--- Task input Enclosed Below ---
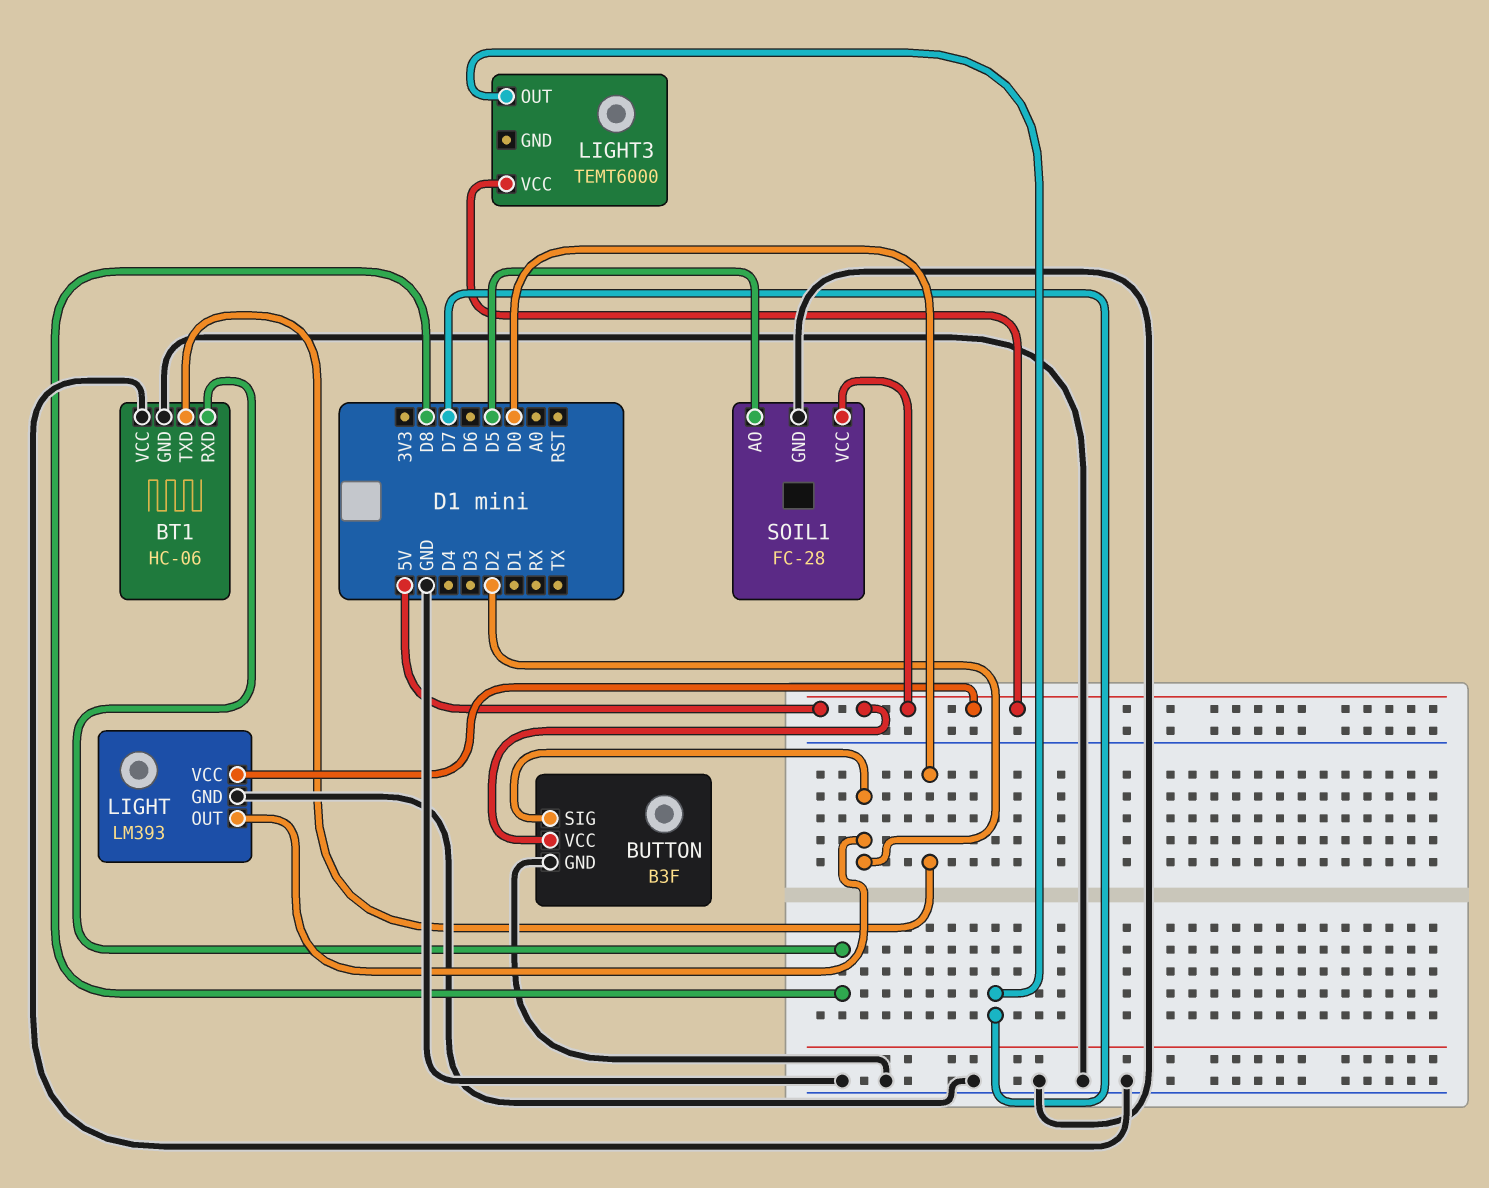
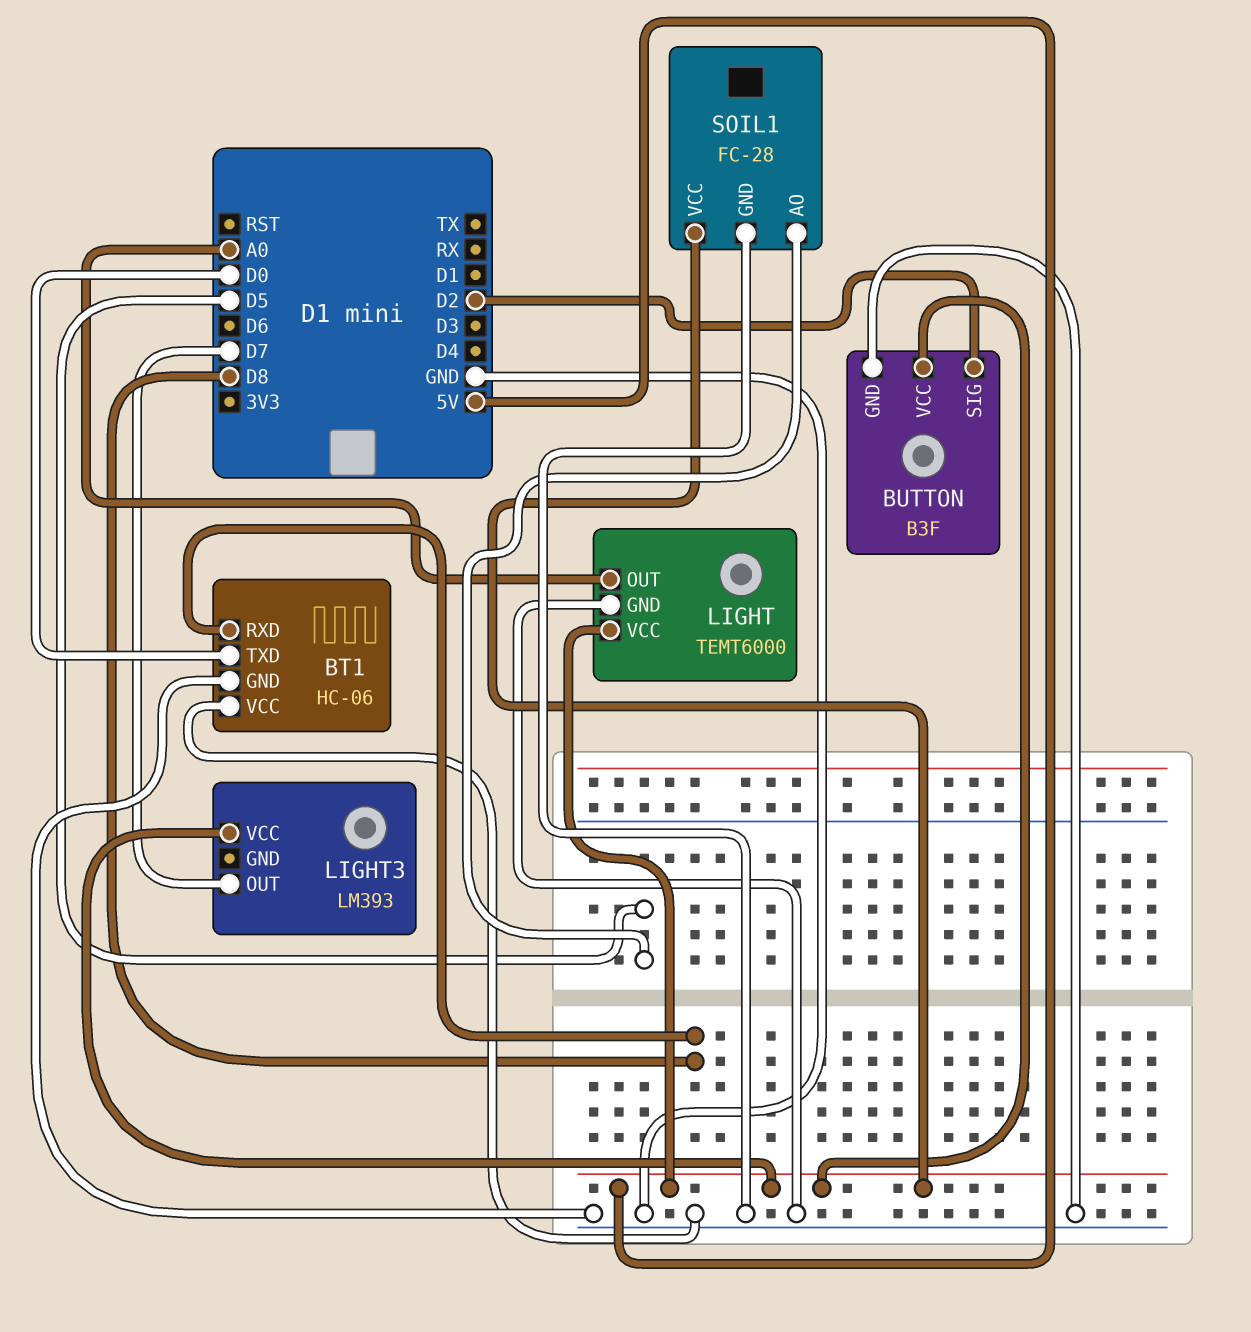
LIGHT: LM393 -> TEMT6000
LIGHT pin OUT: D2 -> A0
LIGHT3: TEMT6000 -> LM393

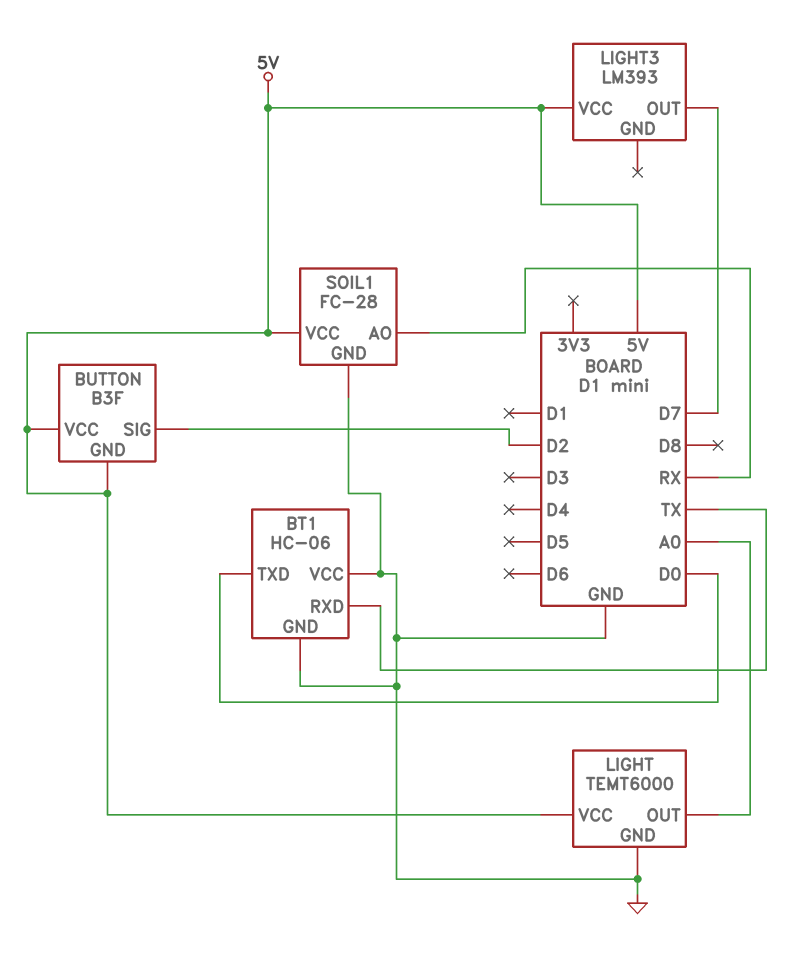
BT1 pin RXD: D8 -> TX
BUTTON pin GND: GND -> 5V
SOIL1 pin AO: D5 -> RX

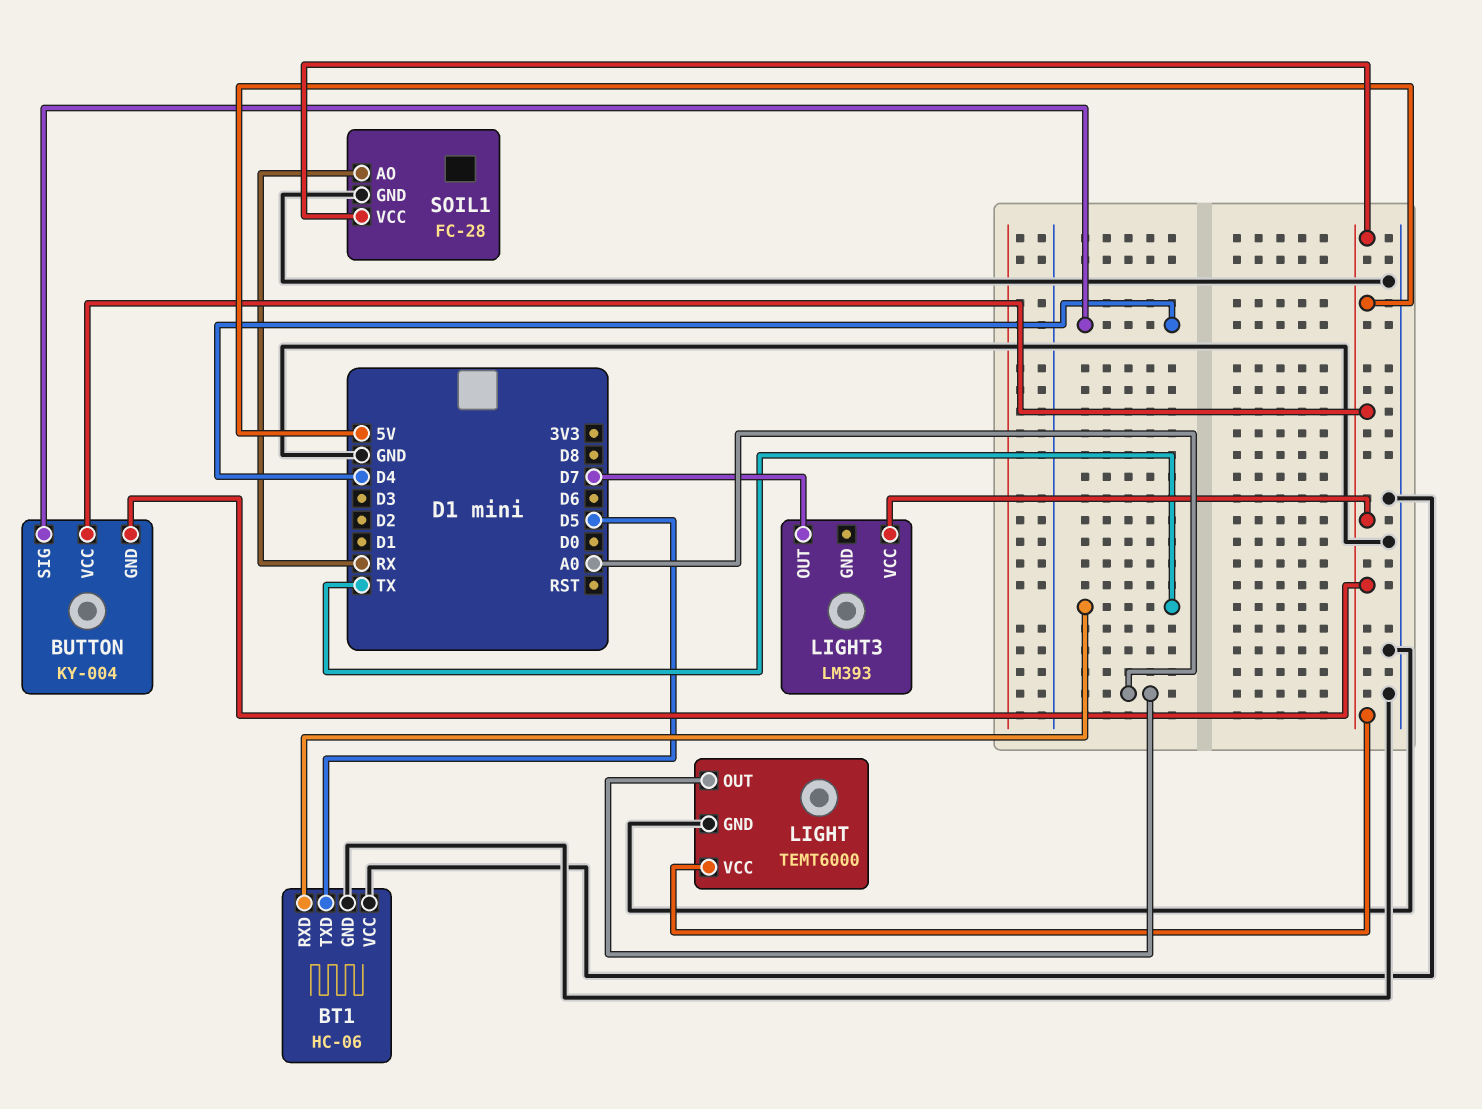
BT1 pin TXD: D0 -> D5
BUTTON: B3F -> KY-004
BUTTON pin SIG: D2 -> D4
--- End of Enclosed Task input ---
--- Task input Enclosed Below ---
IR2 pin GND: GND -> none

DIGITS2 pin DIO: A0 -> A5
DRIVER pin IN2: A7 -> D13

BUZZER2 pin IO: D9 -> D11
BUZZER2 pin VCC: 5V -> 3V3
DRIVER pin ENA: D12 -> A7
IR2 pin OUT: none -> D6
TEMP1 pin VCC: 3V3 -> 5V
--- End of Enclosed Task input ---
=== Task details ===
Using the data above, reproduce exactly the lines between those holding "DIGITS2 pin DIO: A0 -> A5" and "TEMP1 pin VCC: 3V3 -> 5V", inclusive, and no others.

=== Expected answer ===
DIGITS2 pin DIO: A0 -> A5
DRIVER pin IN2: A7 -> D13

BUZZER2 pin IO: D9 -> D11
BUZZER2 pin VCC: 5V -> 3V3
DRIVER pin ENA: D12 -> A7
IR2 pin OUT: none -> D6
TEMP1 pin VCC: 3V3 -> 5V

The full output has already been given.